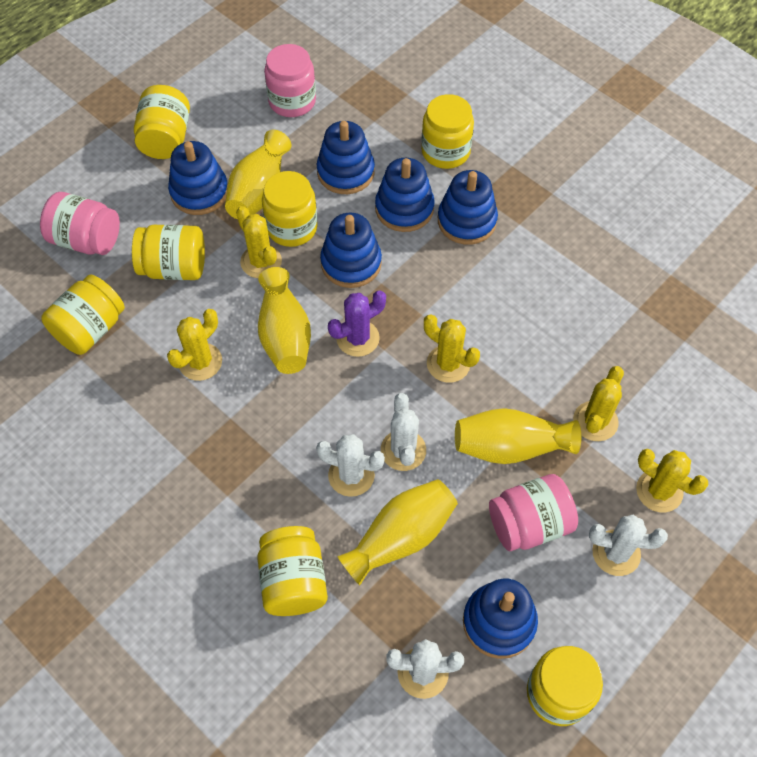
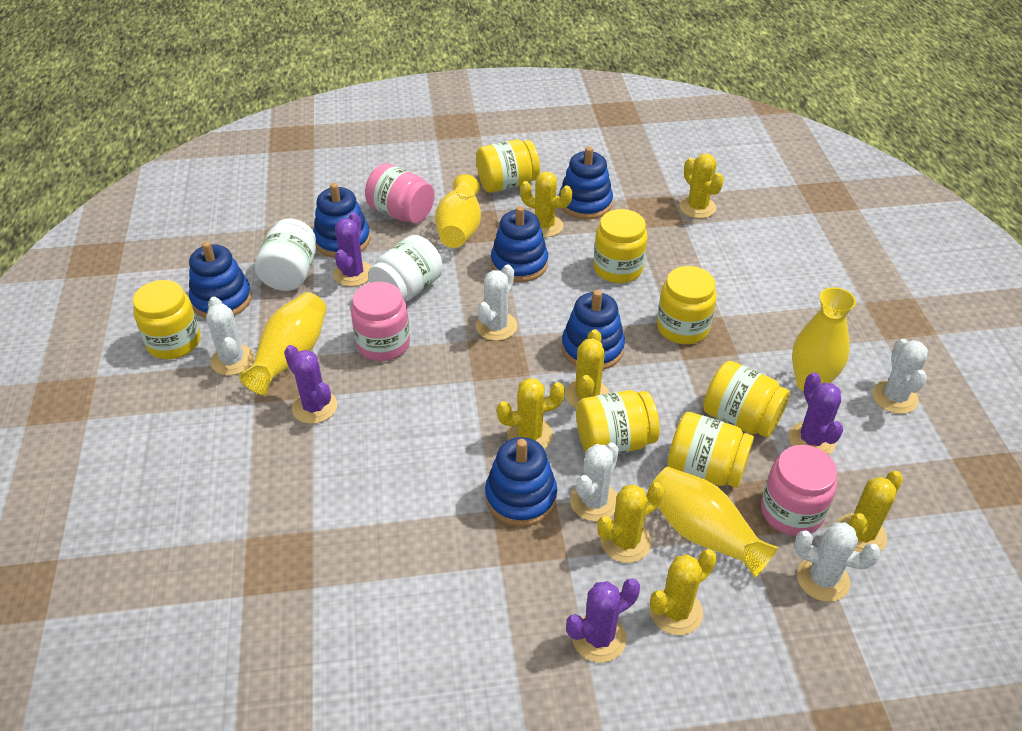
purple cactus: 1 -> 4
white cactus: 4 -> 5
white jar: 0 -> 2
yellow cactus: 5 -> 7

# # # #

### YOUR ASSIGNMENT
Transcribe the preceding listing in its entirety and with exact wording, leaving out pictures.

### OUTPUT FOR THIS EXERCISE
purple cactus: 1 -> 4
white cactus: 4 -> 5
white jar: 0 -> 2
yellow cactus: 5 -> 7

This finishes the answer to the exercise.